**WHAT THE TASK REQUIRES**
Below are some records. Retype exactly the lines from the one containing "[(319,517),(207,609),(358,609),(381,591),(319,517)]" through the one containing "[(280,0),(281,5),(277,19),(298,27),(304,6),(301,0),(280,0)]", both included, skipping every picture.

**DATASET EXCERPTS**
---------------
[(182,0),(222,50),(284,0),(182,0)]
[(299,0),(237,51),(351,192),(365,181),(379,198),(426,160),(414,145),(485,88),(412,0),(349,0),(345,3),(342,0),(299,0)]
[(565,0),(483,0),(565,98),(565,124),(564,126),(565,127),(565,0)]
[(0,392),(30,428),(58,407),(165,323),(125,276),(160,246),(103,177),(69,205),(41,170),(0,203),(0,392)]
---------------
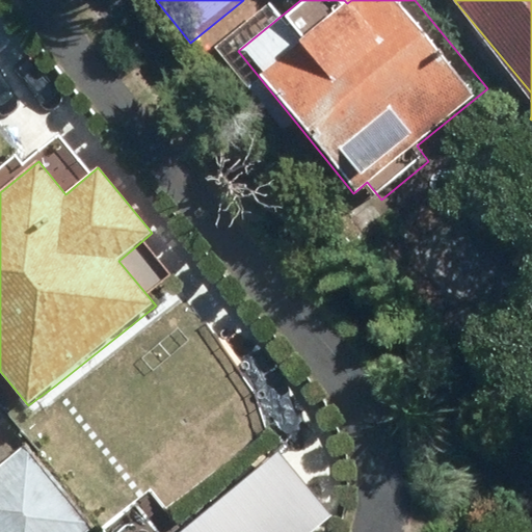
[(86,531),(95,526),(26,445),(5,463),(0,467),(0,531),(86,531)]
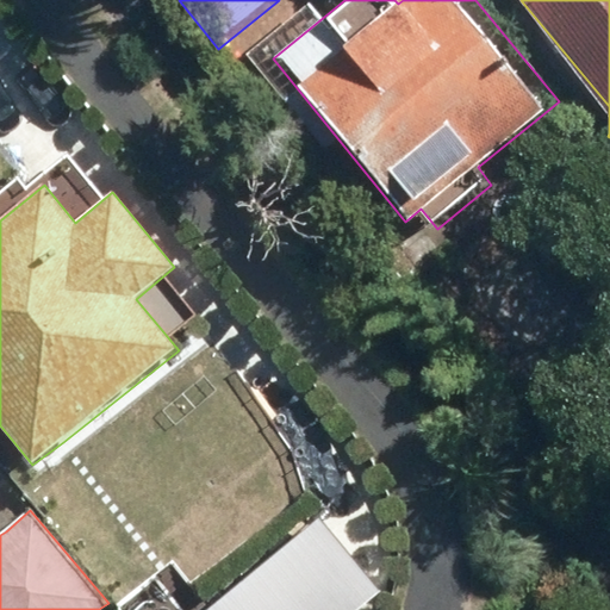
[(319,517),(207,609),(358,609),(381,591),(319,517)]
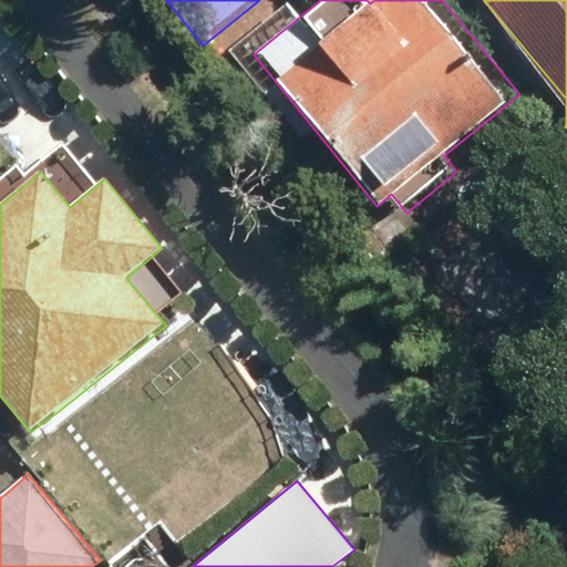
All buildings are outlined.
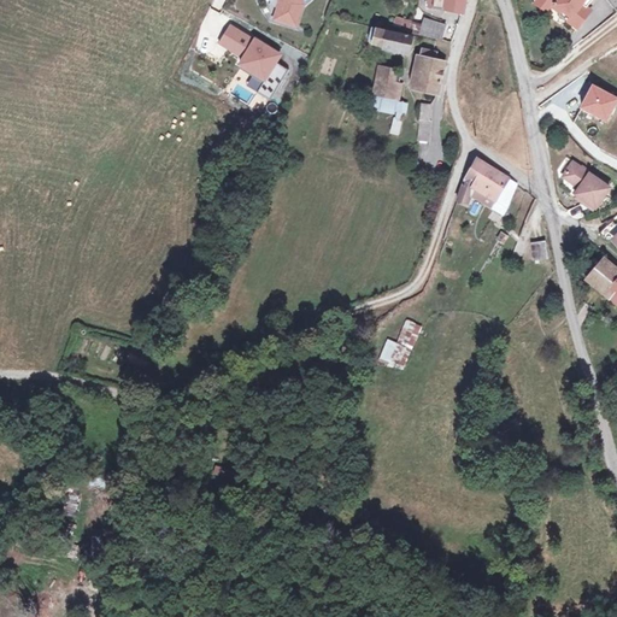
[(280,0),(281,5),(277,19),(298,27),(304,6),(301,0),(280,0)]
---------------
**EXERCISE OUTPUT**
[(319,517),(207,609),(358,609),(381,591),(319,517)]
All buildings are outlined.
[(280,0),(281,5),(277,19),(298,27),(304,6),(301,0),(280,0)]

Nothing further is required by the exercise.